Your objective :: Below is a listing. Set down exactly the lines from the one containing "BAT1: 4.5V (plus" through the one containing "TR1: NPN 2N3904", both ends included, and leave out the rest.

Data under study ::
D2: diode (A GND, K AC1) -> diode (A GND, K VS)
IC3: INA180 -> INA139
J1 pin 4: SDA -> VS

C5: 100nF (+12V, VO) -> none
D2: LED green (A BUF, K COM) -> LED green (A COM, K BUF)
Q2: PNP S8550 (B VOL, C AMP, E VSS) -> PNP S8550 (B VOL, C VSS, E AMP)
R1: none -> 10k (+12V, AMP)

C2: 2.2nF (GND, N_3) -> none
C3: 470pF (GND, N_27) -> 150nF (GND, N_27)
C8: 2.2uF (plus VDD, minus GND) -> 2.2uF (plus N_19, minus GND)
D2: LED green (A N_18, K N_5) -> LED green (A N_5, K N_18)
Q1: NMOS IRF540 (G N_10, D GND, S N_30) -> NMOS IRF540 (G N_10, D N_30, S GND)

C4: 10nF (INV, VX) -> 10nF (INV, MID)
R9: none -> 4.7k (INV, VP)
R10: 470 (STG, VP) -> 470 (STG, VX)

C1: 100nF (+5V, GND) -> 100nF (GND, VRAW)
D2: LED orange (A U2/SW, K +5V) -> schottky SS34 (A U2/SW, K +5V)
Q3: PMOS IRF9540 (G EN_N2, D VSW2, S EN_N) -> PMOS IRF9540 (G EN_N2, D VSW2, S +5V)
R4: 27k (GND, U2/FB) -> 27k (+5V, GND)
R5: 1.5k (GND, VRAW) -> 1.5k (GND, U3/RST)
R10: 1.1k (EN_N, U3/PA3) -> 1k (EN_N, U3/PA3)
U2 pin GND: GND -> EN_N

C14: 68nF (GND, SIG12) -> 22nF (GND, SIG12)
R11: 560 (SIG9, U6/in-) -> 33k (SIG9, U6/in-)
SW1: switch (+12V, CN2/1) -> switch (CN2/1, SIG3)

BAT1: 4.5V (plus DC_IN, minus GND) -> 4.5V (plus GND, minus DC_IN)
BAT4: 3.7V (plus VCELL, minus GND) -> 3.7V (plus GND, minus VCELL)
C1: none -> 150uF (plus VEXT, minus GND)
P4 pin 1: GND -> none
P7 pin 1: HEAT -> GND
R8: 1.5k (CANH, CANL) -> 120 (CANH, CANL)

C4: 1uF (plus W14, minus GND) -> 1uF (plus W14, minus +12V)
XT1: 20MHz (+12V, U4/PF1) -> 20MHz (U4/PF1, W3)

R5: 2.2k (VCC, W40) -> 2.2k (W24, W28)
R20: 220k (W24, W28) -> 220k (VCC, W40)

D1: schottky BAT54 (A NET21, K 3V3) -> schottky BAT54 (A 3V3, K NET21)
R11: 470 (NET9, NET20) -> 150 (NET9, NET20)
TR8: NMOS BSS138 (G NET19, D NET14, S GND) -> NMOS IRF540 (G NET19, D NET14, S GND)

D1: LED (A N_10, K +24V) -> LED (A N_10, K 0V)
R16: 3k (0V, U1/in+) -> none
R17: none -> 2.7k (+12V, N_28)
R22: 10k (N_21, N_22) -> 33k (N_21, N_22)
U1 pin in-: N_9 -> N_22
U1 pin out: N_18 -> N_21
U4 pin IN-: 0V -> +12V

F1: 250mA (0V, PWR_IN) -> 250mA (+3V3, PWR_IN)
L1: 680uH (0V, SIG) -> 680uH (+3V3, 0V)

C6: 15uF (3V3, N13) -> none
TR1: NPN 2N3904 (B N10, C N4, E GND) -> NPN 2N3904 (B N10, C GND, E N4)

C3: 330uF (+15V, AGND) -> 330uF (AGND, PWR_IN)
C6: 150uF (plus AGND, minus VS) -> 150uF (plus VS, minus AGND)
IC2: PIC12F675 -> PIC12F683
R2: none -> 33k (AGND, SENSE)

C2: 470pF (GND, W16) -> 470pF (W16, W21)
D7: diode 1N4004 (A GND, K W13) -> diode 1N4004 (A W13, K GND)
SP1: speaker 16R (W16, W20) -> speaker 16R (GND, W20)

Result of this task ::
BAT1: 4.5V (plus DC_IN, minus GND) -> 4.5V (plus GND, minus DC_IN)
BAT4: 3.7V (plus VCELL, minus GND) -> 3.7V (plus GND, minus VCELL)
C1: none -> 150uF (plus VEXT, minus GND)
P4 pin 1: GND -> none
P7 pin 1: HEAT -> GND
R8: 1.5k (CANH, CANL) -> 120 (CANH, CANL)

C4: 1uF (plus W14, minus GND) -> 1uF (plus W14, minus +12V)
XT1: 20MHz (+12V, U4/PF1) -> 20MHz (U4/PF1, W3)

R5: 2.2k (VCC, W40) -> 2.2k (W24, W28)
R20: 220k (W24, W28) -> 220k (VCC, W40)

D1: schottky BAT54 (A NET21, K 3V3) -> schottky BAT54 (A 3V3, K NET21)
R11: 470 (NET9, NET20) -> 150 (NET9, NET20)
TR8: NMOS BSS138 (G NET19, D NET14, S GND) -> NMOS IRF540 (G NET19, D NET14, S GND)

D1: LED (A N_10, K +24V) -> LED (A N_10, K 0V)
R16: 3k (0V, U1/in+) -> none
R17: none -> 2.7k (+12V, N_28)
R22: 10k (N_21, N_22) -> 33k (N_21, N_22)
U1 pin in-: N_9 -> N_22
U1 pin out: N_18 -> N_21
U4 pin IN-: 0V -> +12V

F1: 250mA (0V, PWR_IN) -> 250mA (+3V3, PWR_IN)
L1: 680uH (0V, SIG) -> 680uH (+3V3, 0V)

C6: 15uF (3V3, N13) -> none
TR1: NPN 2N3904 (B N10, C N4, E GND) -> NPN 2N3904 (B N10, C GND, E N4)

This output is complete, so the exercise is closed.